> _THE TASK_: Without the pictures, retype each line below exactly as it stands.

━━ TASK DATA ━━

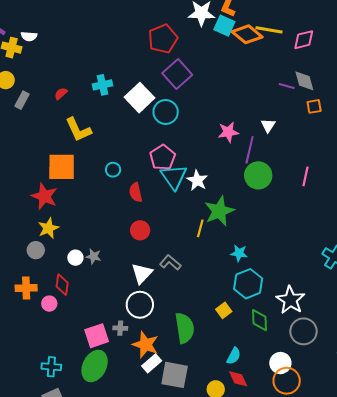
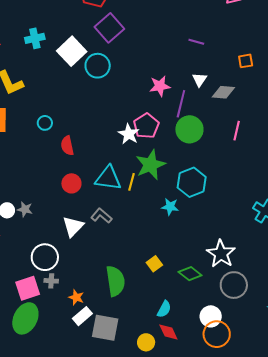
gray diamond: (304, 81) -> (223, 92), moved, turned -70
purple line: (287, 86) -> (196, 42), moved
pink pentagon: (163, 157) -> (146, 126), moved
cyan triangle: (174, 177) -> (108, 178), moved, turned -48
cyan hexagon: (248, 284) -> (192, 182), moved
white circle: (140, 305) -> (45, 257), moved
green diamond: (260, 320) -> (190, 274), turned -50
orange star: (145, 345) -> (76, 297), size x0.6

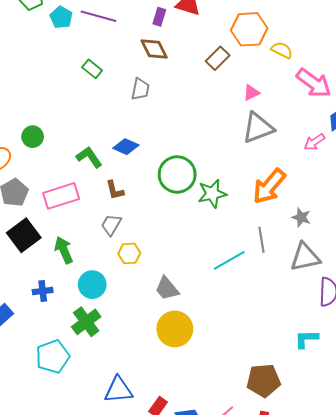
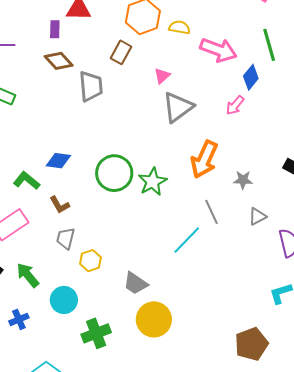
gray trapezoid: (140, 89) -> (91, 86), moved, size x1.4
gray triangle: (305, 257) -> (257, 216), size x0.6
green cross: (86, 322) -> (96, 333), moved, turned 32

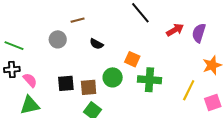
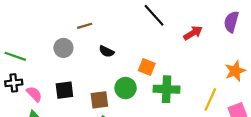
purple semicircle: (199, 33) -> (231, 22), moved
black square: (66, 83) -> (64, 90), moved

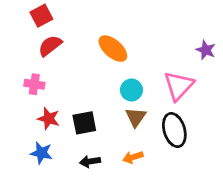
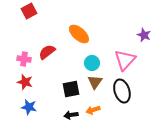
red semicircle: (50, 46) -> (47, 52), moved
red star: (49, 119) -> (25, 82), moved
black square: (84, 123) -> (71, 89), moved
black arrow: (90, 161) -> (71, 115), moved

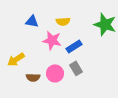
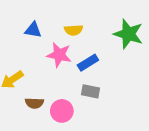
gray rectangle: (76, 68) -> (91, 91), turned -48
pink circle: (55, 73) -> (62, 111), moved

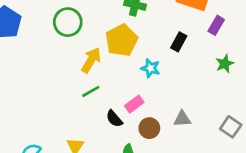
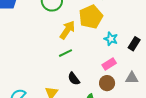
black rectangle: (179, 42) -> (134, 44), moved
pink rectangle: (134, 104) -> (109, 64), moved
black semicircle: (114, 119) -> (74, 79), moved

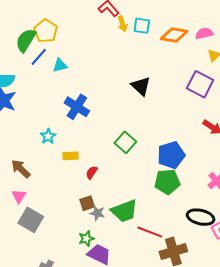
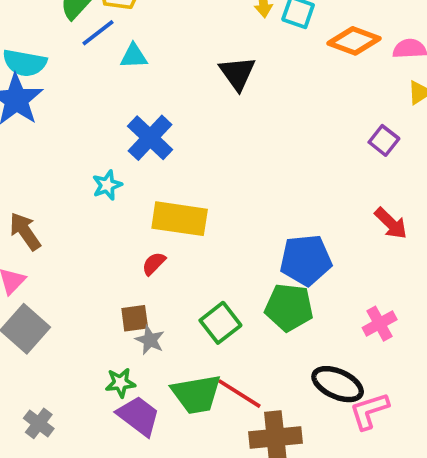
purple square: (200, 84) -> (384, 140), size x0.6
black triangle: (141, 86) -> (237, 73), moved
cyan star: (48, 136) -> (107, 185), moved
green square: (125, 142) -> (220, 323), moved
yellow rectangle: (71, 156) -> (180, 219), moved, size x1.8
green trapezoid: (124, 211) -> (196, 394), moved

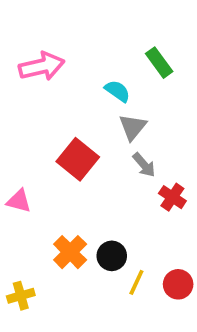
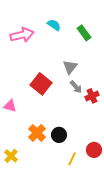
cyan semicircle: (117, 91) -> (54, 25), moved
red cross: (172, 197) -> (92, 96), moved, turned 32
yellow line: (136, 282) -> (72, 159), moved
yellow cross: (21, 296) -> (11, 156), turned -32

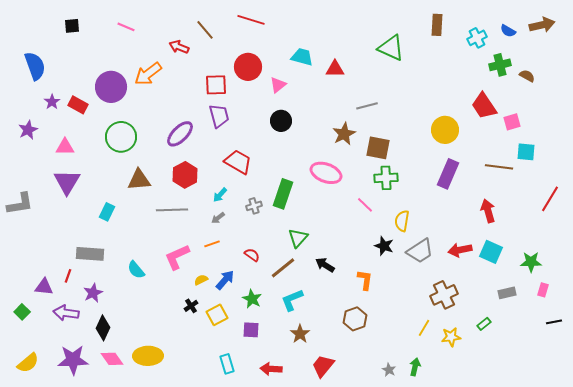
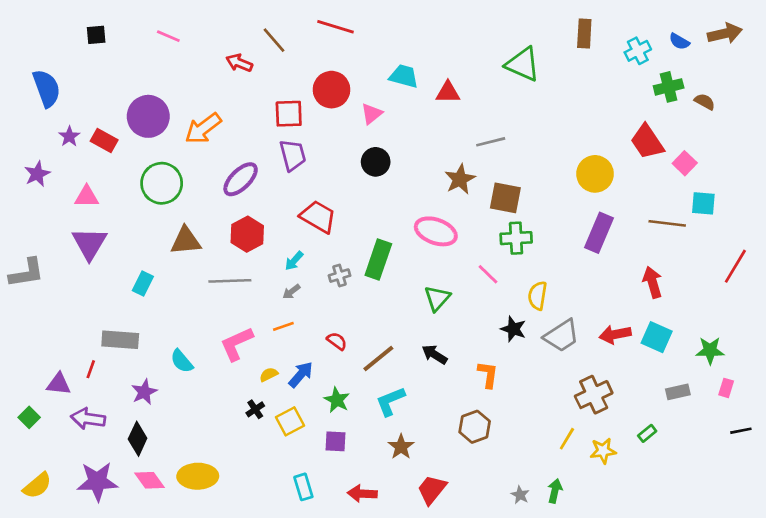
orange arrow: (148, 74) -> (203, 128), moved
pink square: (512, 122) -> (685, 163), turned -30
green triangle: (298, 238) -> (437, 298), moved
purple star: (93, 293) -> (144, 392), moved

━━━

> _ANSWER BOX_:
gray diamond: (304, 81) -> (223, 92), moved, turned -70
purple line: (287, 86) -> (196, 42), moved
pink pentagon: (163, 157) -> (146, 126), moved
cyan triangle: (174, 177) -> (108, 178), moved, turned -48
cyan hexagon: (248, 284) -> (192, 182), moved
white circle: (140, 305) -> (45, 257), moved
green diamond: (260, 320) -> (190, 274), turned -50
orange star: (145, 345) -> (76, 297), size x0.6

gray trapezoid: (140, 89) -> (91, 86), moved, size x1.4
gray triangle: (305, 257) -> (257, 216), size x0.6
green cross: (86, 322) -> (96, 333), moved, turned 32

purple semicircle: (199, 33) -> (231, 22), moved
black square: (66, 83) -> (64, 90), moved

red semicircle: (50, 46) -> (47, 52), moved
red star: (49, 119) -> (25, 82), moved
black square: (84, 123) -> (71, 89), moved
black arrow: (90, 161) -> (71, 115), moved

gray rectangle: (76, 68) -> (91, 91), turned -48
pink circle: (55, 73) -> (62, 111), moved

black rectangle: (179, 42) -> (134, 44), moved
pink rectangle: (134, 104) -> (109, 64), moved
black semicircle: (114, 119) -> (74, 79), moved

purple square: (200, 84) -> (384, 140), size x0.6
black triangle: (141, 86) -> (237, 73), moved
cyan star: (48, 136) -> (107, 185), moved
green square: (125, 142) -> (220, 323), moved
yellow rectangle: (71, 156) -> (180, 219), moved, size x1.8
green trapezoid: (124, 211) -> (196, 394), moved

cyan semicircle: (117, 91) -> (54, 25), moved
red cross: (172, 197) -> (92, 96), moved, turned 32
yellow line: (136, 282) -> (72, 159), moved
yellow cross: (21, 296) -> (11, 156), turned -32

orange arrow: (148, 74) -> (203, 128), moved
pink square: (512, 122) -> (685, 163), turned -30
green triangle: (298, 238) -> (437, 298), moved
purple star: (93, 293) -> (144, 392), moved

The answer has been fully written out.